> Work instructions: Pull every line containing "turquoise" from the data.

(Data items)
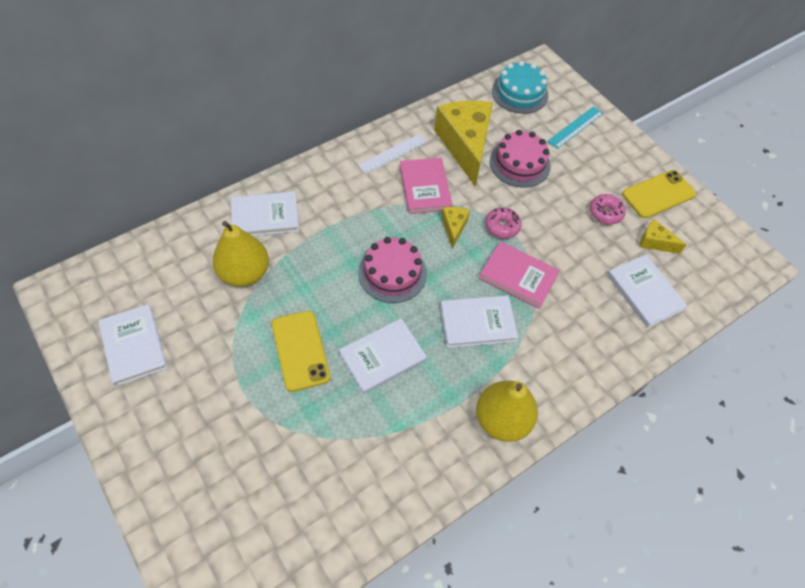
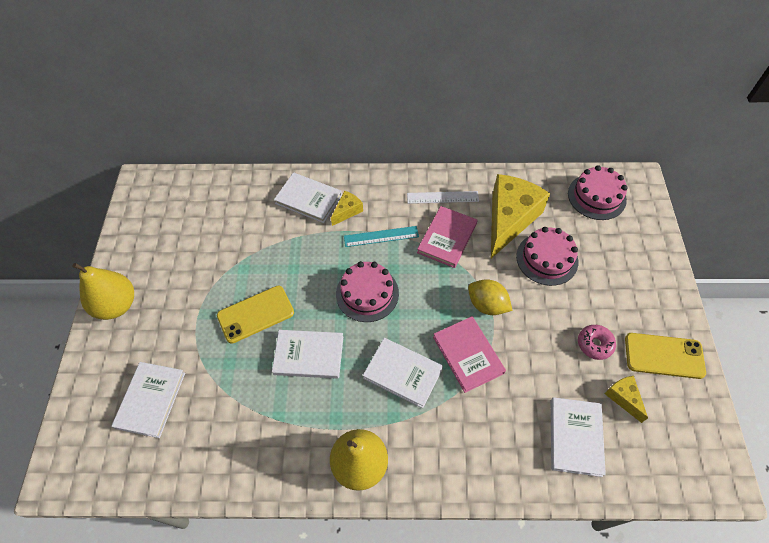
camera: 40 degrees right, 0 degrees up
(133, 346) = (156, 246): white book -> white book (150, 400)
(244, 273) = (262, 234): yellow pear -> yellow pear (116, 305)
(300, 350) = (255, 314): yellow phone -> yellow phone turned 45 degrees clockwise
(453, 227) = (445, 283): yellow cheese -> yellow cheese (347, 211)
(502, 227) = (487, 305): pink donut -> yellow lemon
(519, 93) = (596, 196): turquoise cake -> pink cake
(575, 127) = (627, 252): turquoise ruler -> turquoise ruler (381, 236)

> Solution below:
(519, 93) = (596, 196): turquoise cake -> pink cake
(575, 127) = (627, 252): turquoise ruler -> turquoise ruler (381, 236)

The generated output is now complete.